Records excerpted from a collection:

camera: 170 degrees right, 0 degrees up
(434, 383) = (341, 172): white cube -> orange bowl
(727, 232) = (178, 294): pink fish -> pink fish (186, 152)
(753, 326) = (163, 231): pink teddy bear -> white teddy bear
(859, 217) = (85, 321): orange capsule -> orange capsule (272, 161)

**Written task:**
Without skipping anything, transcribe every line above exactly.

**Output below:**
camera: 170 degrees right, 0 degrees up
(434, 383) = (341, 172): white cube -> orange bowl
(727, 232) = (178, 294): pink fish -> pink fish (186, 152)
(753, 326) = (163, 231): pink teddy bear -> white teddy bear
(859, 217) = (85, 321): orange capsule -> orange capsule (272, 161)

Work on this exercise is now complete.